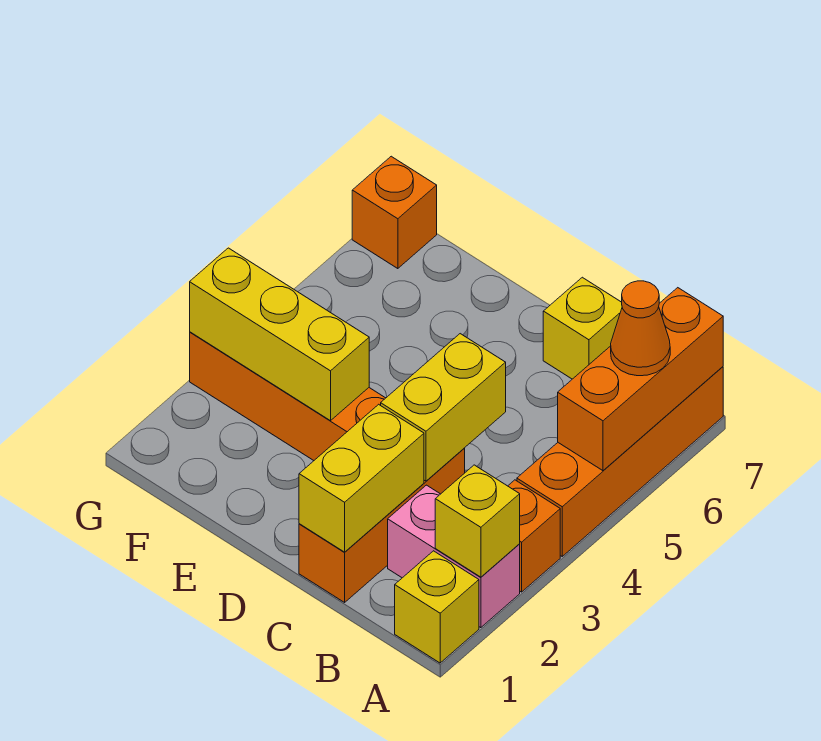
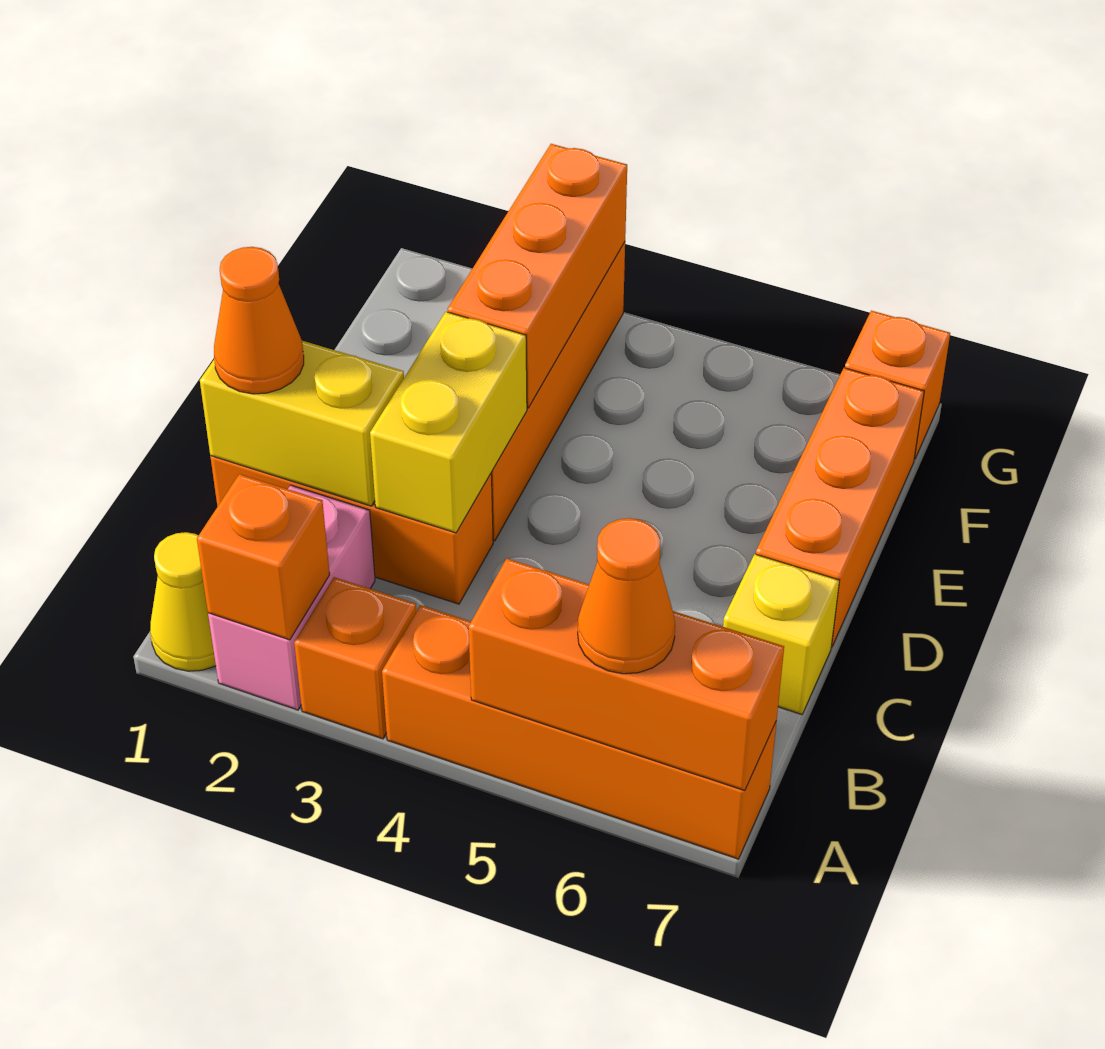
yellow 1x1 brick [395,551,479,663] -> yellow 1x1 cone [150,532,216,671]
yellow 1x1 brick [435,465,520,577] -> orange 1x1 brick [197,474,330,640]
none -> orange 1x1 cone [214,247,304,394]
yellow 1x2 brick [381,334,506,481] -> yellow 1x2 brick turned to [370,312,527,533]
none -> orange 1x3 brick [756,368,924,647]
yellow 1x3 brick [190,248,369,421] -> orange 1x3 brick [447,144,627,408]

▶ **Work required**
Copy exactly the lines from the one containing "yellow 1x1 brick [435,465,520,577]" through the last line of the records, both included, and nothing else.

▶ **Result of this task**
yellow 1x1 brick [435,465,520,577] -> orange 1x1 brick [197,474,330,640]
none -> orange 1x1 cone [214,247,304,394]
yellow 1x2 brick [381,334,506,481] -> yellow 1x2 brick turned to [370,312,527,533]
none -> orange 1x3 brick [756,368,924,647]
yellow 1x3 brick [190,248,369,421] -> orange 1x3 brick [447,144,627,408]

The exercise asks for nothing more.